_Your task_:
Copy the data from the line that contains "Target: 'stroma'. Output" to its last line, exactly, including both of those lines and leaving out everything before.

— Start of Data provided —

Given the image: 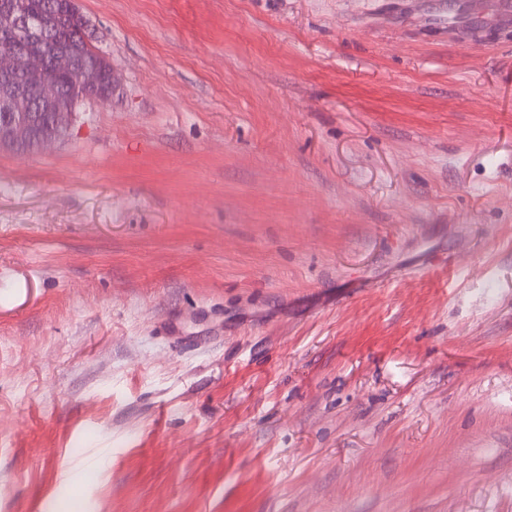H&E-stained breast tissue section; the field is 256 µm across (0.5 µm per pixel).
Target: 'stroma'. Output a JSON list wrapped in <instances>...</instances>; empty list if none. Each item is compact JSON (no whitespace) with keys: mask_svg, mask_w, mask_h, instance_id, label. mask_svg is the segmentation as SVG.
<instances>
[{"mask_svg":"<svg viewBox=\"0 0 512 512\" xmlns=\"http://www.w3.org/2000/svg\"><path fill=\"white\" fill-rule=\"evenodd\" d=\"M118 77L0 150V512H512V0H78Z\"/></svg>","mask_w":512,"mask_h":512,"instance_id":"35a3bbf8","label":"stroma"}]
</instances>
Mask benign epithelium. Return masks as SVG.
Masks as SVG:
<instances>
[{
  "instance_id": "7a95c632",
  "label": "benign epithelium",
  "mask_w": 512,
  "mask_h": 512,
  "mask_svg": "<svg viewBox=\"0 0 512 512\" xmlns=\"http://www.w3.org/2000/svg\"><path fill=\"white\" fill-rule=\"evenodd\" d=\"M0 109L11 114L0 129V150L18 155L39 153L59 140L55 133L42 131L43 119L56 128L69 130L76 106L67 109L55 96L46 95L33 105L17 76L42 81L50 70L66 74L73 85L100 104L112 99L117 78L105 55L94 60L74 56L53 42L51 22H29L11 0H0Z\"/></svg>"
}]
</instances>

— End of Data provided —

_Result below_:
Target: 'stroma'. Output a JSON list wrapped in <instances>...</instances>; empty list if none. Each item is compact JSON (no whitespace) with keys: mask_svg, mask_w, mask_h, instance_id, label. mask_svg is the segmentation as SVG.
<instances>
[{"mask_svg":"<svg viewBox=\"0 0 512 512\" xmlns=\"http://www.w3.org/2000/svg\"><path fill=\"white\" fill-rule=\"evenodd\" d=\"M118 77L0 150V512H512V0H78Z\"/></svg>","mask_w":512,"mask_h":512,"instance_id":"35a3bbf8","label":"stroma"}]
</instances>
Mask benign epithelium. Return masks as SVG.
Masks as SVG:
<instances>
[{
  "instance_id": "7a95c632",
  "label": "benign epithelium",
  "mask_w": 512,
  "mask_h": 512,
  "mask_svg": "<svg viewBox=\"0 0 512 512\" xmlns=\"http://www.w3.org/2000/svg\"><path fill=\"white\" fill-rule=\"evenodd\" d=\"M0 109L11 114L0 129V150L18 155L39 153L59 140L55 133L42 131L43 119L56 128L69 130L76 106L67 109L55 96L46 95L33 105L17 76L42 81L50 70L66 74L73 85L100 104L112 99L117 78L105 55L94 60L74 56L53 42L51 22H29L11 0H0Z\"/></svg>"
}]
</instances>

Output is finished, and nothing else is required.